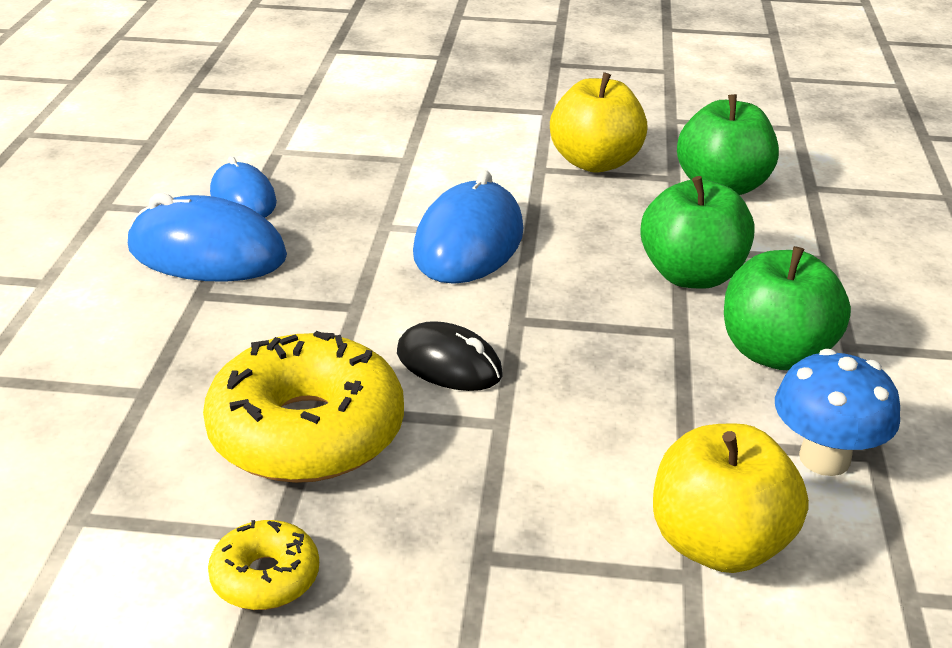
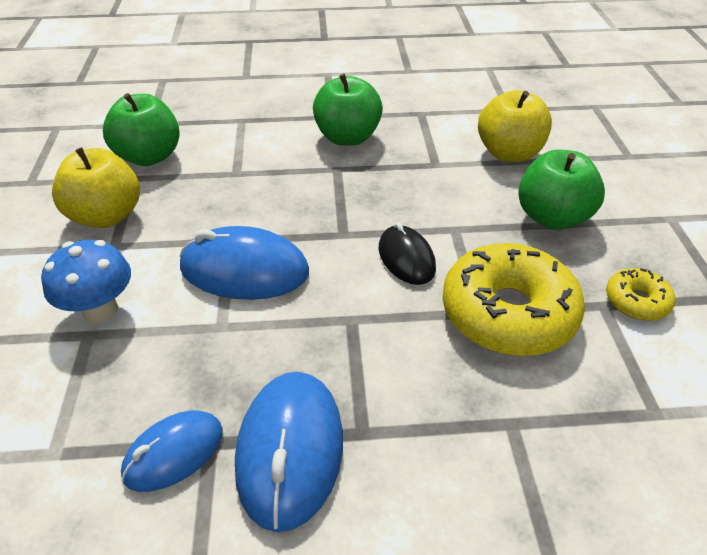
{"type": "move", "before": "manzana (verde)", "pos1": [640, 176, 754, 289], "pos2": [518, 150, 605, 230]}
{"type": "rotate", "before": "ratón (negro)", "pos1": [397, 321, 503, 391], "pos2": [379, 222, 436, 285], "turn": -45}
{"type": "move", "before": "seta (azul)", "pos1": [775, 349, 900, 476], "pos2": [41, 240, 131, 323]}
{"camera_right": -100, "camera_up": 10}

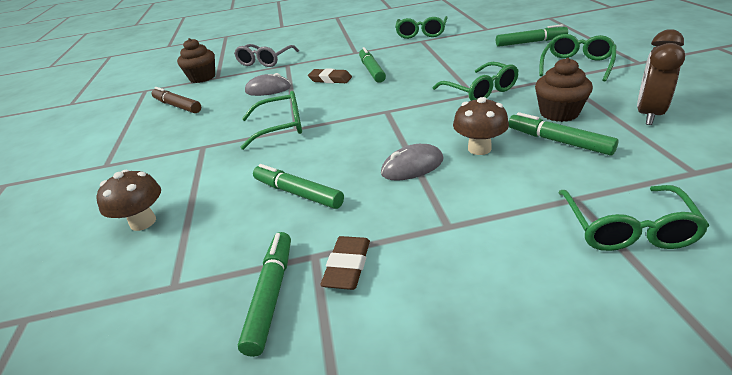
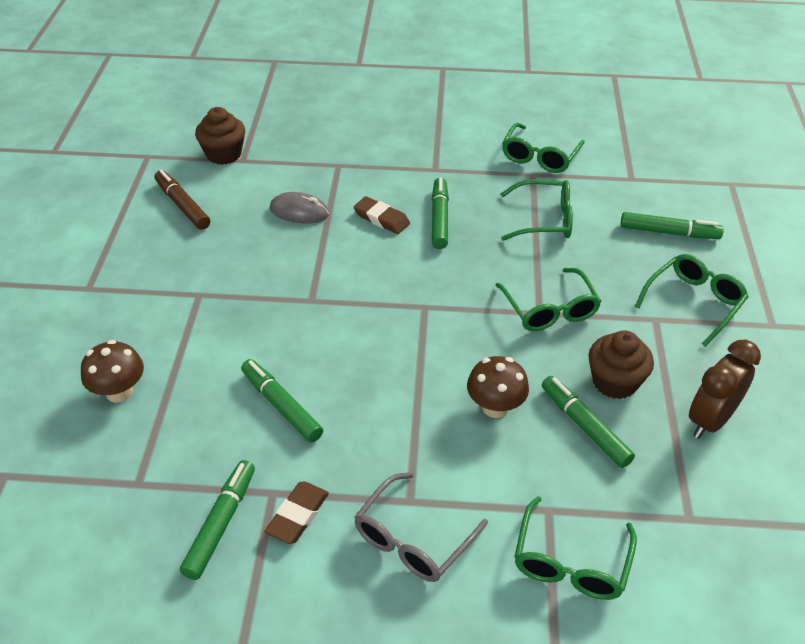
{"type": "move", "before": "gafas (gris)", "pos1": [234, 44, 299, 67], "pos2": [354, 472, 488, 582]}
{"type": "move", "before": "gafas (verde)", "pos1": [240, 91, 302, 150], "pos2": [500, 180, 573, 241]}
{"type": "delete", "before": "ratón (gris)", "pos1": [381, 144, 444, 181]}
{"camera_right": 10, "camera_up": 10}

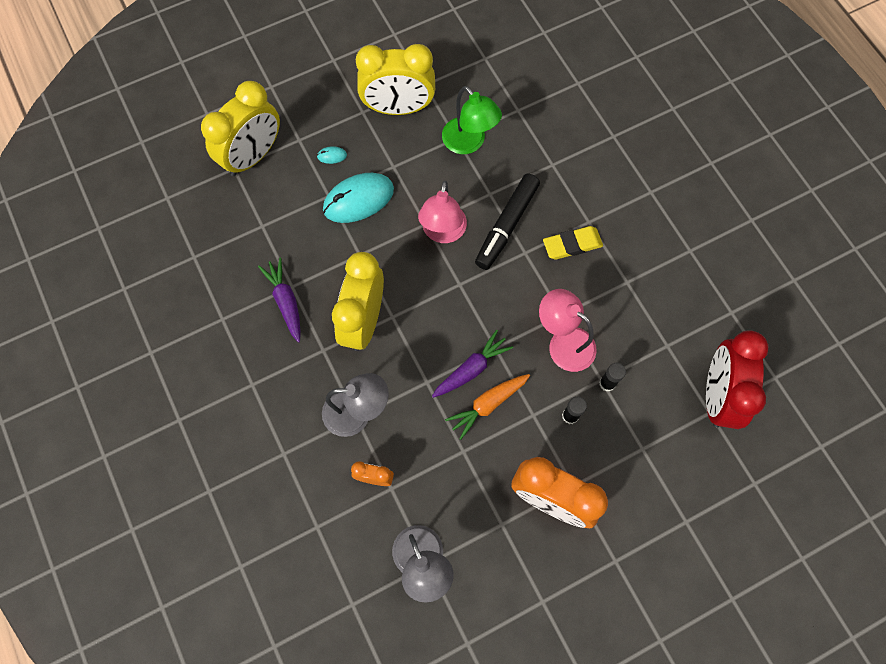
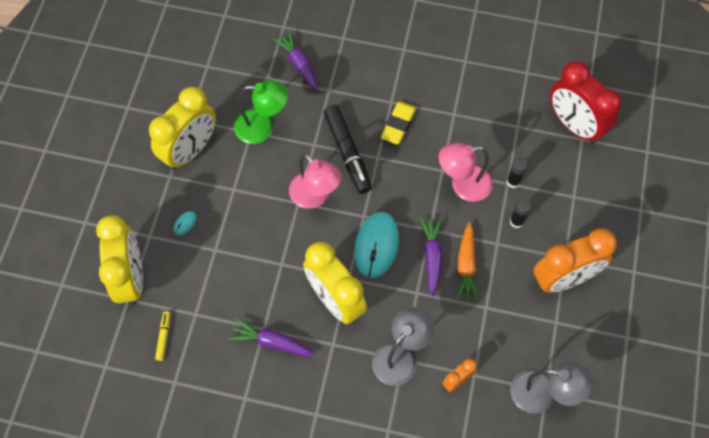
{"type": "move", "before": "ratón (turquesa)", "pos1": [323, 173, 394, 223], "pos2": [354, 212, 399, 278]}
{"type": "insert", "after": "zanahoria (morado)", "pos2": [273, 30, 318, 91]}
{"type": "insert", "after": "rotulador (amarillo)", "pos2": [155, 311, 170, 361]}
{"camera_right": -50, "camera_up": -5}

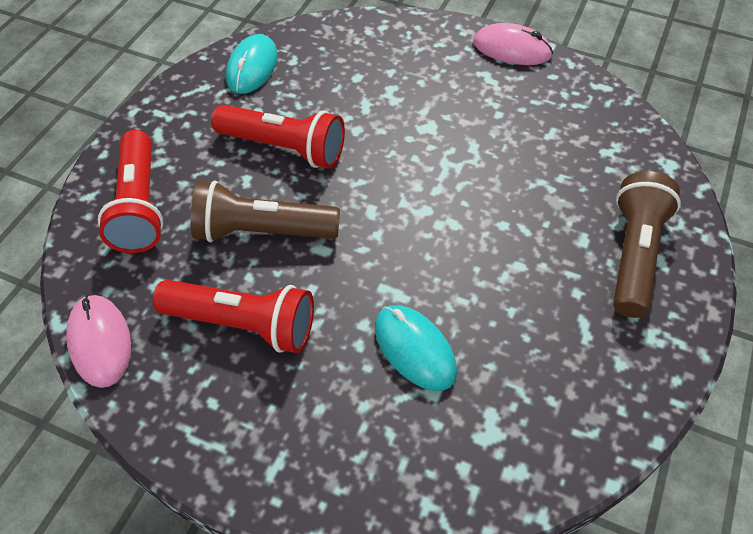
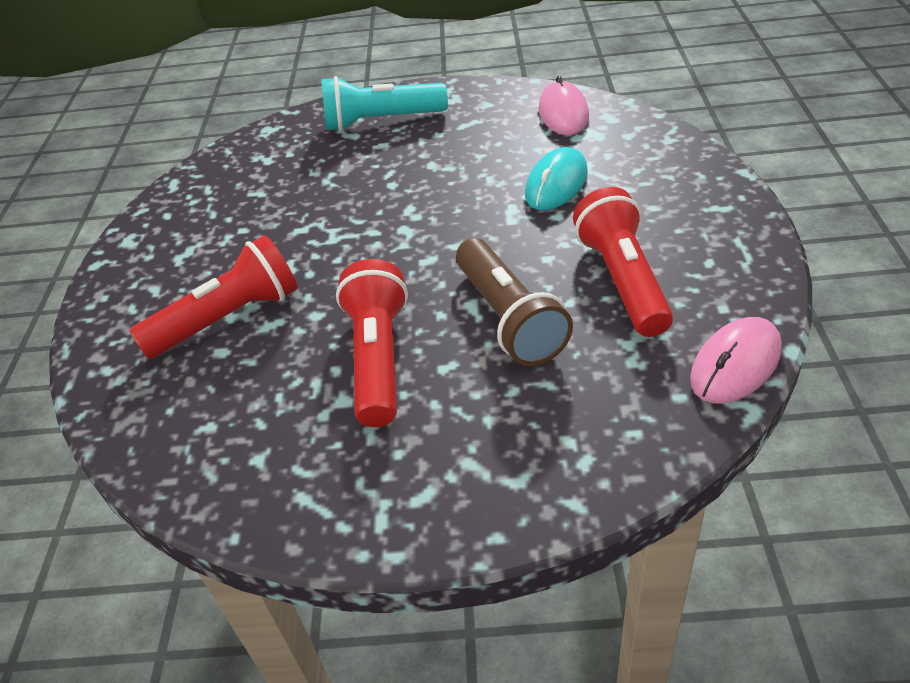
{"type": "move", "before": "ratón (rosa)", "pos1": [473, 23, 553, 65], "pos2": [539, 76, 589, 135]}
{"type": "delete", "before": "ratón (turquesa)", "pos1": [226, 34, 278, 94]}
{"type": "move", "before": "lámpara de mano (rojo)", "pos1": [98, 130, 164, 253], "pos2": [129, 235, 298, 359]}
{"type": "recolor", "before": "lámpara de mano (marrón)", "after": "lámpara de mano (turquesa)", "pos1": [613, 171, 681, 318], "pos2": [322, 76, 448, 131]}
{"camera_right": -110, "camera_up": -10}

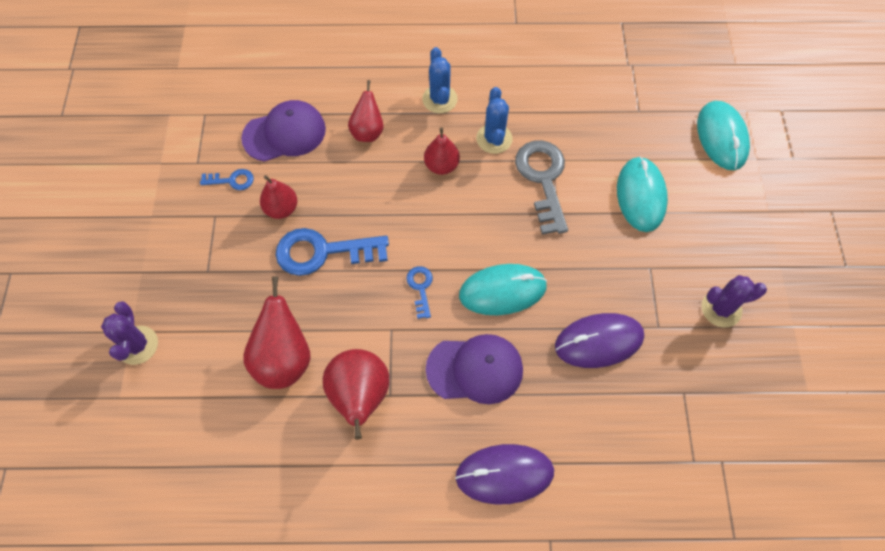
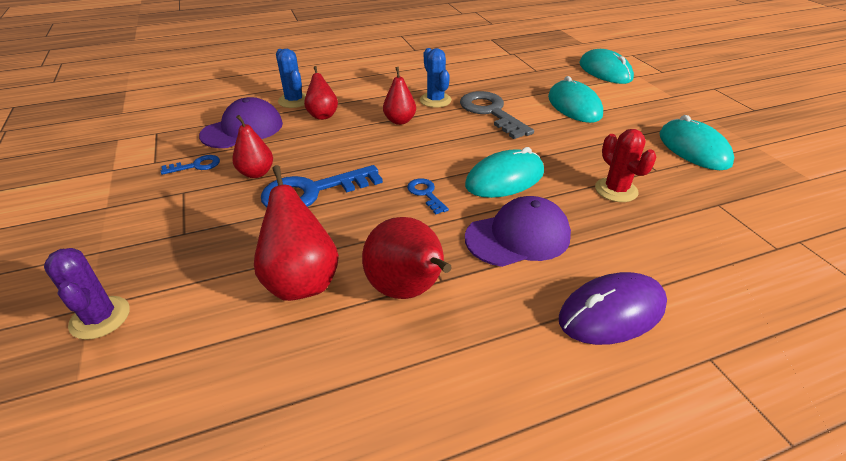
{"type": "move", "before": "cactus (azul)", "pos1": [422, 47, 458, 113], "pos2": [276, 49, 306, 108]}
{"type": "replace", "before": "cactus (morado)", "after": "ratón (turquesa)", "pos1": [701, 275, 767, 327], "pos2": [659, 115, 734, 170]}
{"type": "replace", "before": "ratón (morado)", "after": "cactus (rojo)", "pos1": [555, 313, 644, 368], "pos2": [595, 129, 657, 202]}
{"camera_right": -20, "camera_up": -25}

☆ ☆ ☆ ☆ ☆ ☆ ☆

Each record above is to be copied out exactly; its pictures are not.

{"type": "move", "before": "manzana (verde)", "pos1": [640, 176, 754, 289], "pos2": [518, 150, 605, 230]}
{"type": "rotate", "before": "ratón (negro)", "pos1": [397, 321, 503, 391], "pos2": [379, 222, 436, 285], "turn": -45}
{"type": "move", "before": "seta (azul)", "pos1": [775, 349, 900, 476], "pos2": [41, 240, 131, 323]}
{"camera_right": -100, "camera_up": 10}

{"type": "move", "before": "gafas (gris)", "pos1": [234, 44, 299, 67], "pos2": [354, 472, 488, 582]}
{"type": "move", "before": "gafas (verde)", "pos1": [240, 91, 302, 150], "pos2": [500, 180, 573, 241]}
{"type": "delete", "before": "ratón (gris)", "pos1": [381, 144, 444, 181]}
{"camera_right": 10, "camera_up": 10}

{"type": "move", "before": "ratón (turquesa)", "pos1": [323, 173, 394, 223], "pos2": [354, 212, 399, 278]}
{"type": "insert", "after": "zanahoria (morado)", "pos2": [273, 30, 318, 91]}
{"type": "insert", "after": "rotulador (amarillo)", "pos2": [155, 311, 170, 361]}
{"camera_right": -50, "camera_up": -5}

{"type": "move", "before": "ratón (rosa)", "pos1": [473, 23, 553, 65], "pos2": [539, 76, 589, 135]}
{"type": "delete", "before": "ratón (turquesa)", "pos1": [226, 34, 278, 94]}
{"type": "move", "before": "lámpara de mano (rojo)", "pos1": [98, 130, 164, 253], "pos2": [129, 235, 298, 359]}
{"type": "recolor", "before": "lámpara de mano (marrón)", "after": "lámpara de mano (turquesa)", "pos1": [613, 171, 681, 318], "pos2": [322, 76, 448, 131]}
{"camera_right": -110, "camera_up": -10}

{"type": "move", "before": "cactus (azul)", "pos1": [422, 47, 458, 113], "pos2": [276, 49, 306, 108]}
{"type": "replace", "before": "cactus (morado)", "after": "ratón (turquesa)", "pos1": [701, 275, 767, 327], "pos2": [659, 115, 734, 170]}
{"type": "replace", "before": "ratón (morado)", "after": "cactus (rojo)", "pos1": [555, 313, 644, 368], "pos2": [595, 129, 657, 202]}
{"camera_right": -20, "camera_up": -25}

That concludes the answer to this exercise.